* Stated exercise: Write out each of the records below word for word, leaving out the pictures.

━━━ Data provided ━━━

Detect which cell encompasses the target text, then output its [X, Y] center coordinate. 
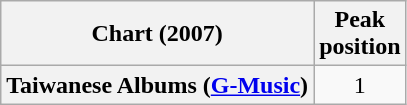
Peakposition [360, 34]
Taiwanese Albums (G-Music) [158, 85]
Chart (2007) [158, 34]
1 [360, 85]
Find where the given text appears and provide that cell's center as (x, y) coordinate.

━━━

* Output of the exercise:
Detect which cell encompasses the target text, then output its [X, Y] center coordinate. 
Peakposition [360, 34]
Taiwanese Albums (G-Music) [158, 85]
Chart (2007) [158, 34]
1 [360, 85]
Find where the given text appears and provide that cell's center as (x, y) coordinate.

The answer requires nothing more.